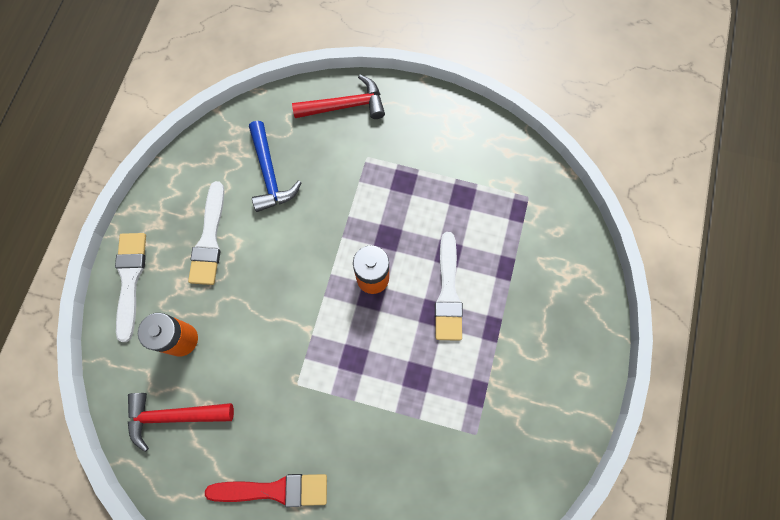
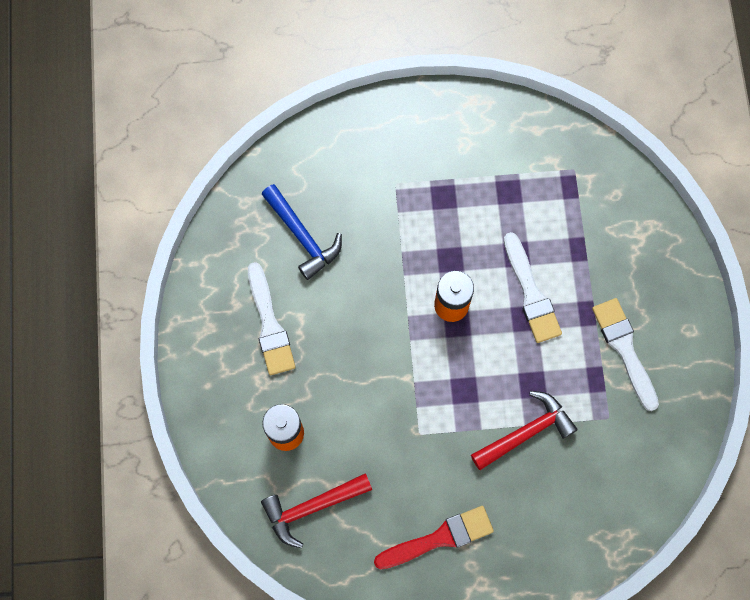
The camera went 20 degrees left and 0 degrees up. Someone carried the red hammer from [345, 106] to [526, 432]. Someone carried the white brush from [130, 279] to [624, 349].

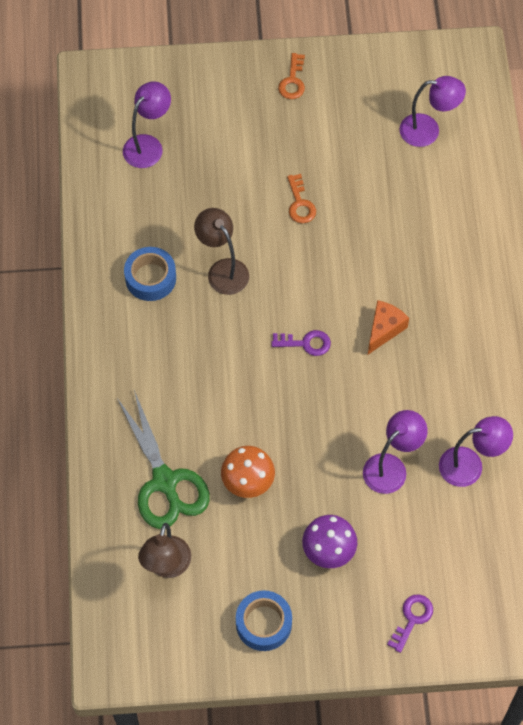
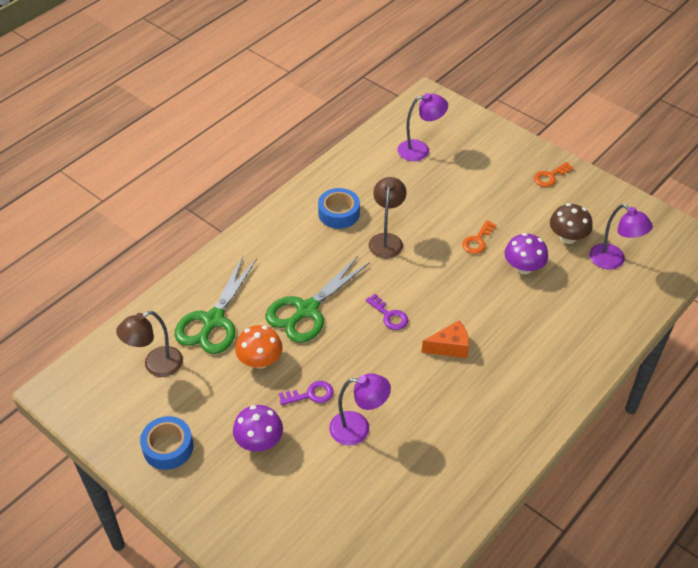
The camera went 45 degrees right and 15 degrees down. Someone took away the purple lamp at [470, 465]. Someone carried the purple key from [412, 618] to [311, 394]. Someone put down the brown mushroom at [567, 237]. Someone put down the purple mushroom at [523, 267]. Someone put down the green scissors at [307, 310].

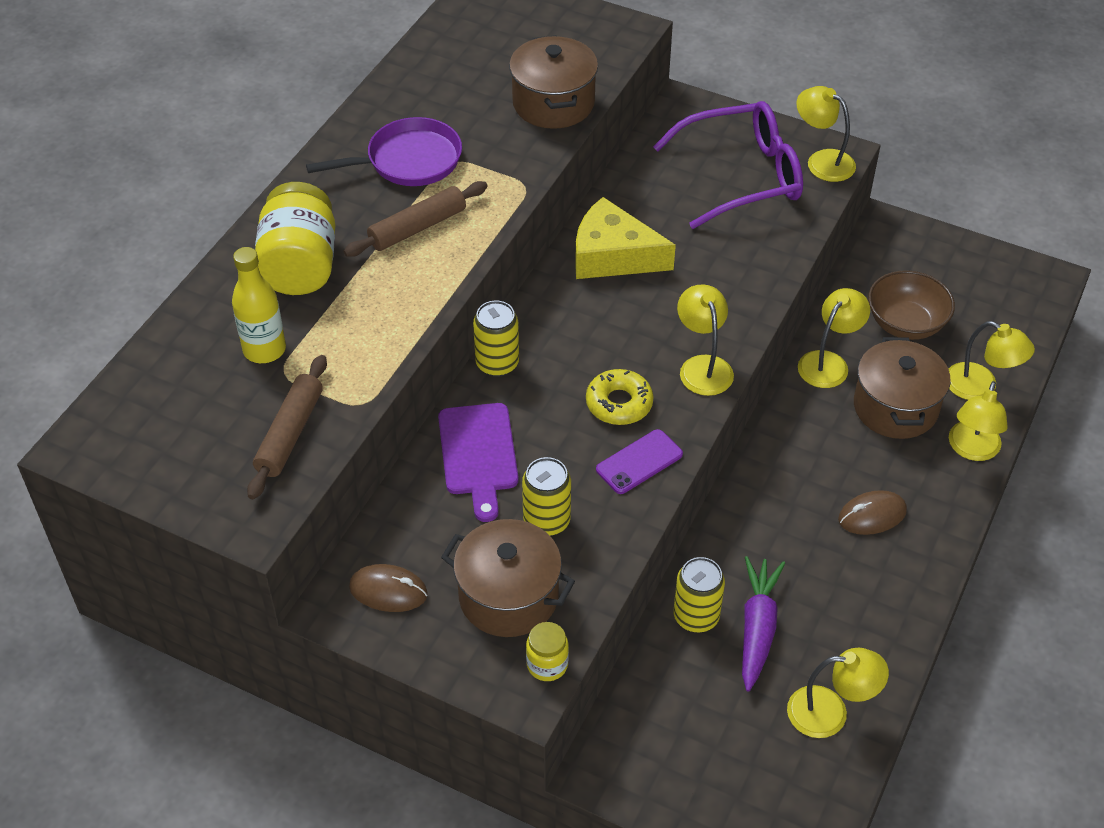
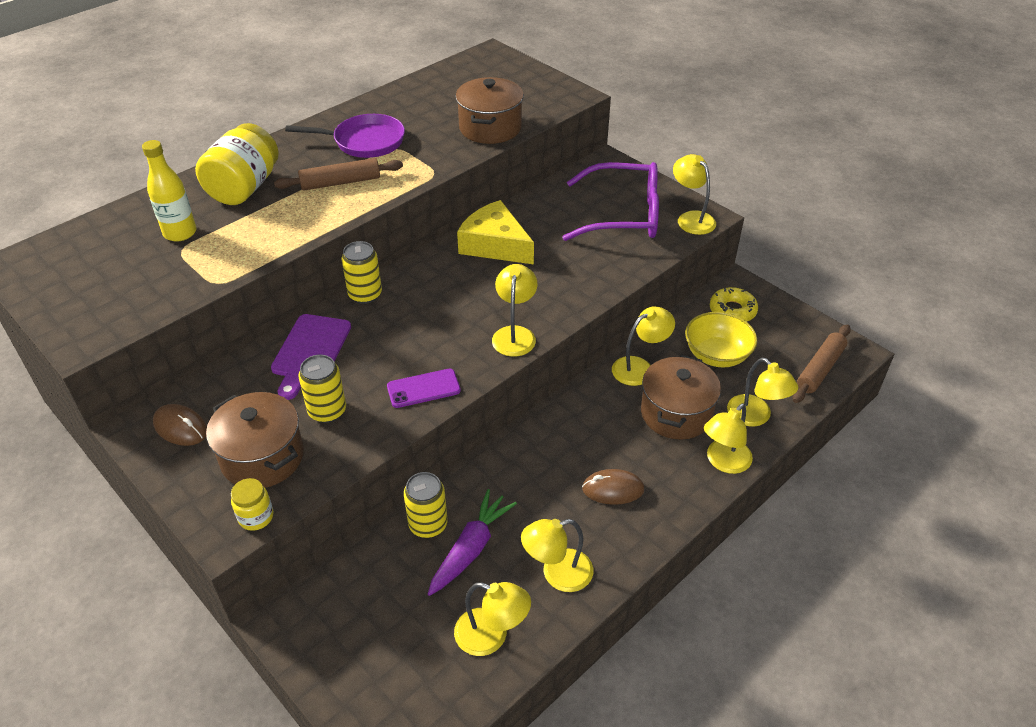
The camera went 20 degrees right and 5 degrees down. Someone repainted the brown bowl at [905, 324], which became the yellow bowl at [716, 355]. Someone carried the brown rolling pin from [290, 434] to [820, 369]. Someone carried the yellow donut from [619, 403] to [732, 310]. Someone put down the yellow lamp at [557, 574].

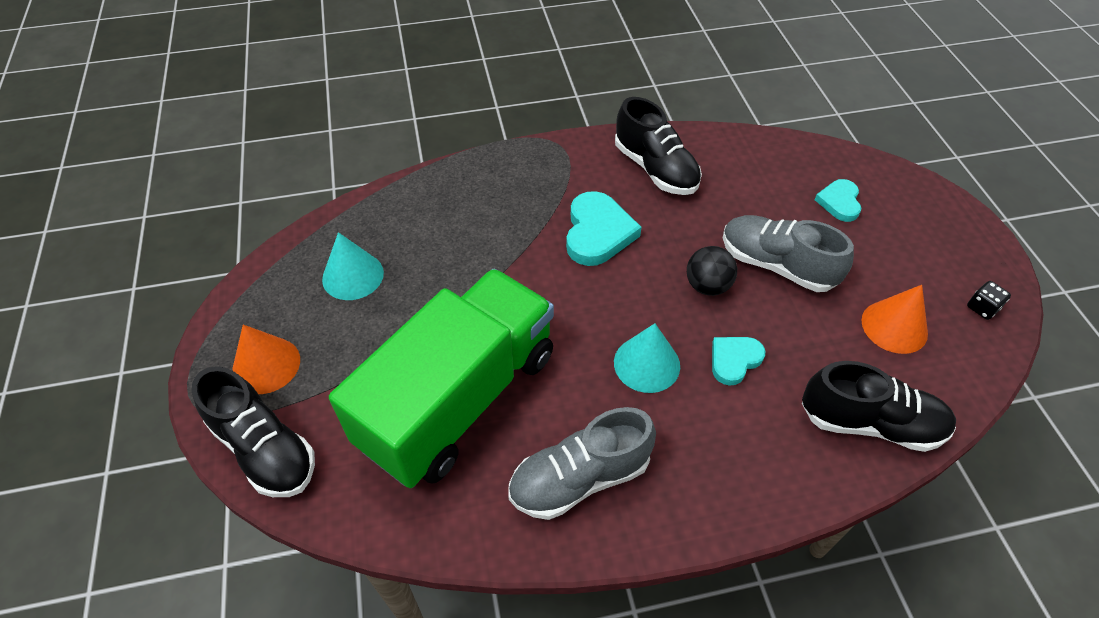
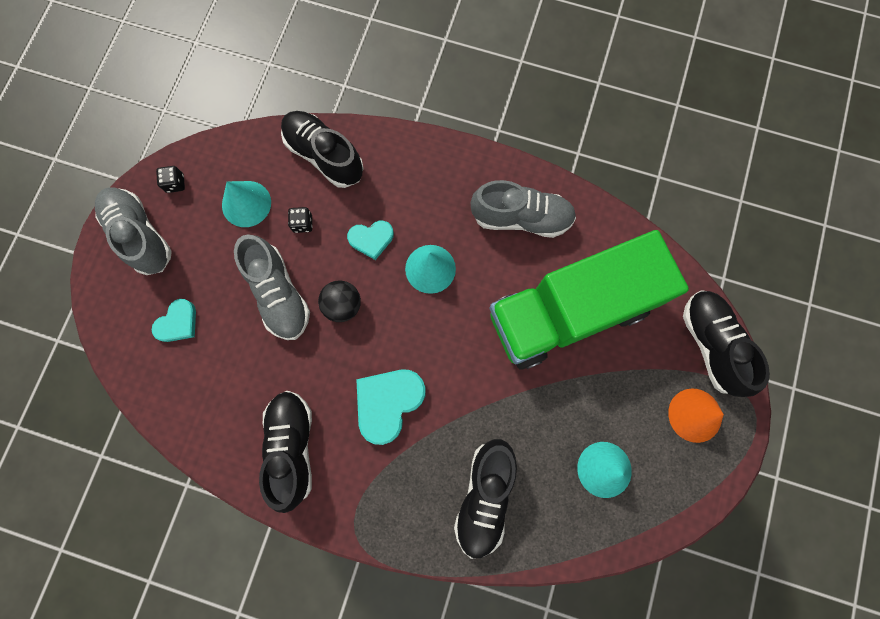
The camera went 150 degrees left and 25 degrees up. Someone repainted the orange cone at [894, 326], which became the turquoise cone at [246, 203]. Someone put down the grey shoe at [141, 235]. Someone put down the black dice at [303, 223]. Someone put down the black shoe at [484, 496].

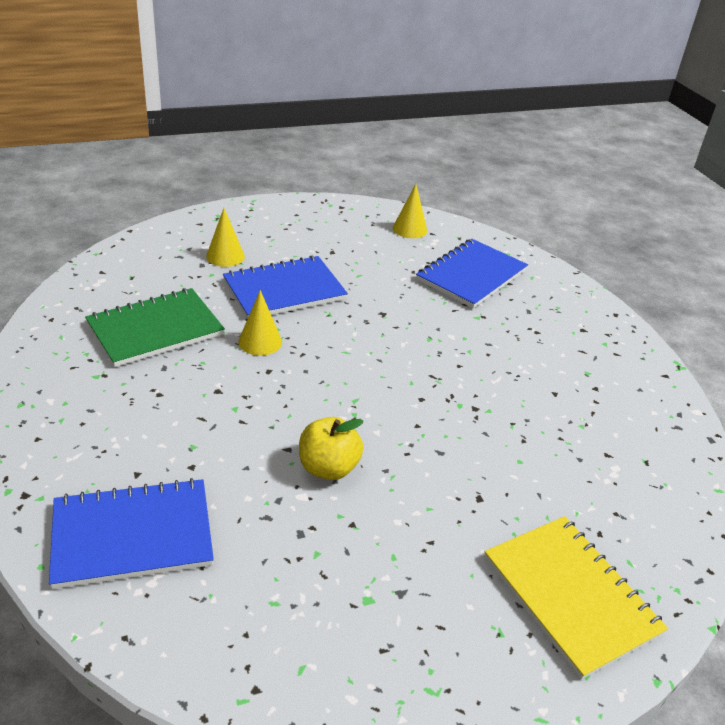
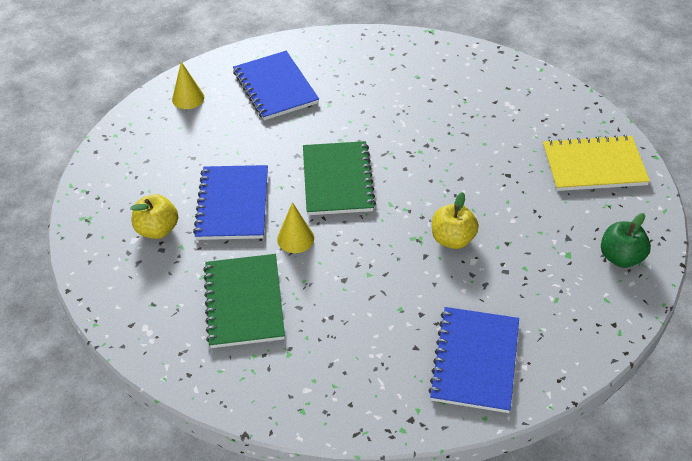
The camera went 60 degrees left and 10 degrees up. Someone swapped the yellow cone at [225, 256] for the yellow apple at [157, 230]. Someone put down the green notebook at [337, 180]. Someone put down the green apple at [621, 257].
□ □ □ □ □
> _WHAT THE TASK ASKS_
In the material above, find each line that has the string "left" and return it.

> _SOLUTION FOR THIS PROBLEM_
The camera went 20 degrees left and 0 degrees up. Someone carried the red hammer from [345, 106] to [526, 432]. Someone carried the white brush from [130, 279] to [624, 349].
The camera went 150 degrees left and 25 degrees up. Someone repainted the orange cone at [894, 326], which became the turquoise cone at [246, 203]. Someone put down the grey shoe at [141, 235]. Someone put down the black dice at [303, 223]. Someone put down the black shoe at [484, 496].
The camera went 60 degrees left and 10 degrees up. Someone swapped the yellow cone at [225, 256] for the yellow apple at [157, 230]. Someone put down the green notebook at [337, 180]. Someone put down the green apple at [621, 257].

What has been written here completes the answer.